What you should do »
Below are the entries to work from; restate word for word the portion that opens with the line containing "op=relocated; was=lightbulb (rosy);" and closes with the line containing "op=relocated; was=skittle (bright", keeping both.

Extracted information »
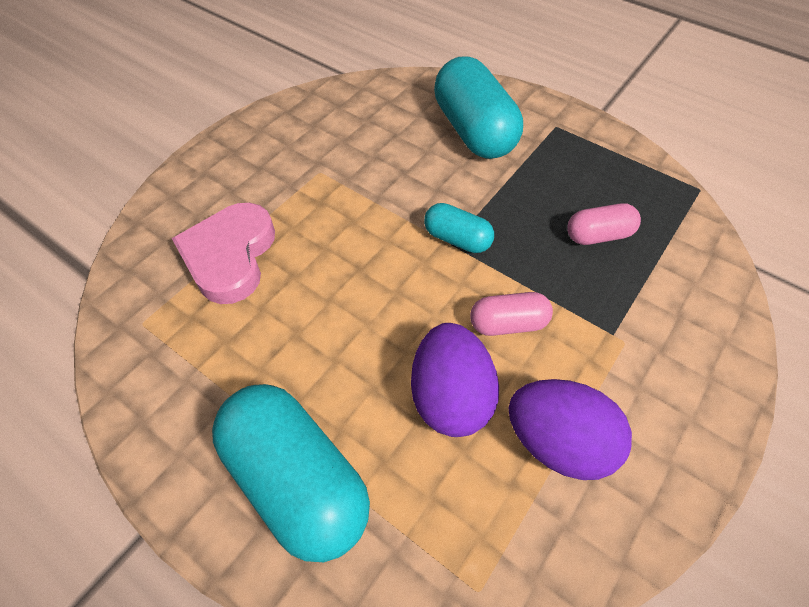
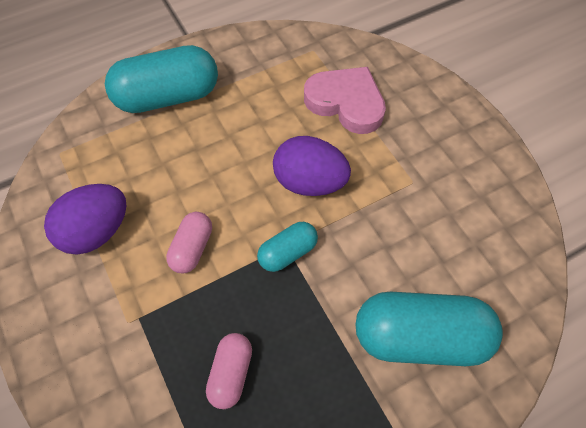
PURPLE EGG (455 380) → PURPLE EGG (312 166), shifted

---

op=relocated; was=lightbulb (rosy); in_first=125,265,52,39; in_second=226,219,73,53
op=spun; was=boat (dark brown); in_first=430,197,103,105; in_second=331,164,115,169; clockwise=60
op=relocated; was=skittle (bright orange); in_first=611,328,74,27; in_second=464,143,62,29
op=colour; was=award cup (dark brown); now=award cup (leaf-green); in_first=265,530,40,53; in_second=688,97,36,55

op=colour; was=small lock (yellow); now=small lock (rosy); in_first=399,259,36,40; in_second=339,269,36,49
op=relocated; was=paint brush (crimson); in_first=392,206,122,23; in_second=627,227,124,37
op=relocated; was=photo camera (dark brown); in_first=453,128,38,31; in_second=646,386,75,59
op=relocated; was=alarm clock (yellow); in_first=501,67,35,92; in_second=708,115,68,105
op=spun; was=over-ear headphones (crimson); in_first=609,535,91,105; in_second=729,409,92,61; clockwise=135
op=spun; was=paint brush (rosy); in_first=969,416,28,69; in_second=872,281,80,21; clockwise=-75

Answer to this task »
op=relocated; was=lightbulb (rosy); in_first=125,265,52,39; in_second=226,219,73,53
op=spun; was=boat (dark brown); in_first=430,197,103,105; in_second=331,164,115,169; clockwise=60
op=relocated; was=skittle (bright orange); in_first=611,328,74,27; in_second=464,143,62,29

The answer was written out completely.